__EXERCISE GOAL__: When you retype the data, keep every word exactly and include none of the pictures.

Coordinate-based change listings:
──────
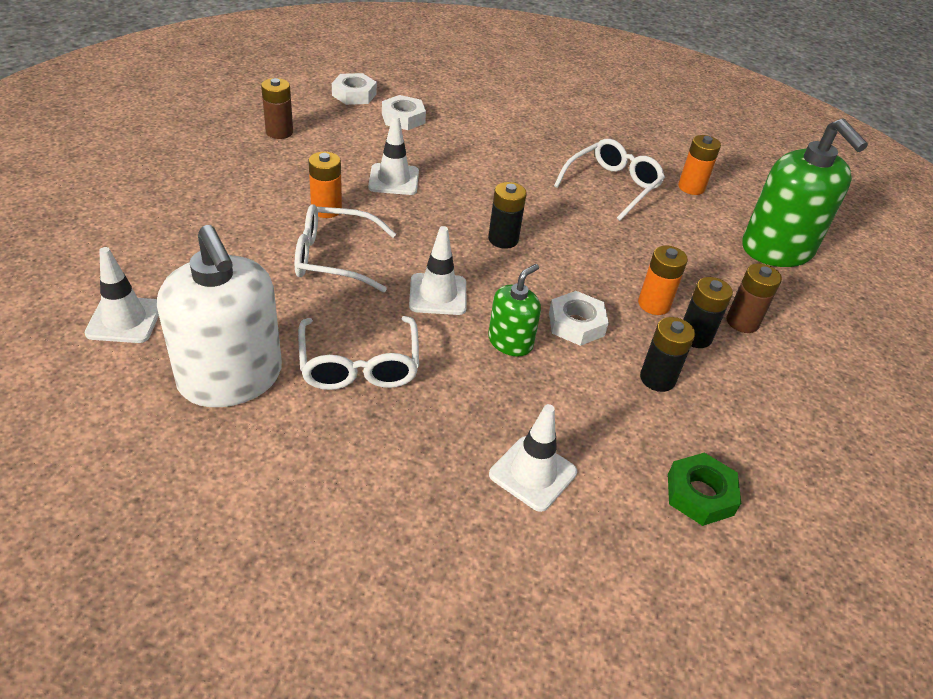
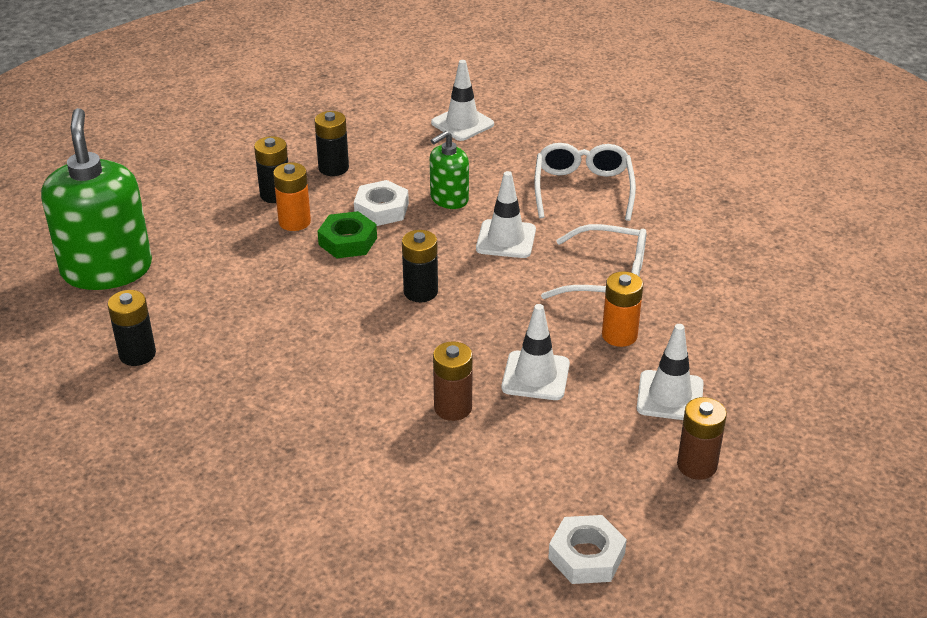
camera: 165 degrees left, 5 degrees down
white traffic cone [85,247,159,343] -> white traffic cone moved to [637,324,704,420]
white soap dispenser [157,225,282,407] -> none
white nut [382,95,426,130] -> none
white glasses [554,139,665,221] -> none
green nut [668,453,741,526] -> green nut moved to [317,211,377,258]
orange battery [678,135,721,195] -> black battery [108,290,156,366]
brown battery [727,263,782,333] -> brown battery moved to [433,341,473,421]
──────
__SOLUTION FOR THIS TASK__:
camera: 165 degrees left, 5 degrees down
white traffic cone [85,247,159,343] -> white traffic cone moved to [637,324,704,420]
white soap dispenser [157,225,282,407] -> none
white nut [382,95,426,130] -> none
white glasses [554,139,665,221] -> none
green nut [668,453,741,526] -> green nut moved to [317,211,377,258]
orange battery [678,135,721,195] -> black battery [108,290,156,366]
brown battery [727,263,782,333] -> brown battery moved to [433,341,473,421]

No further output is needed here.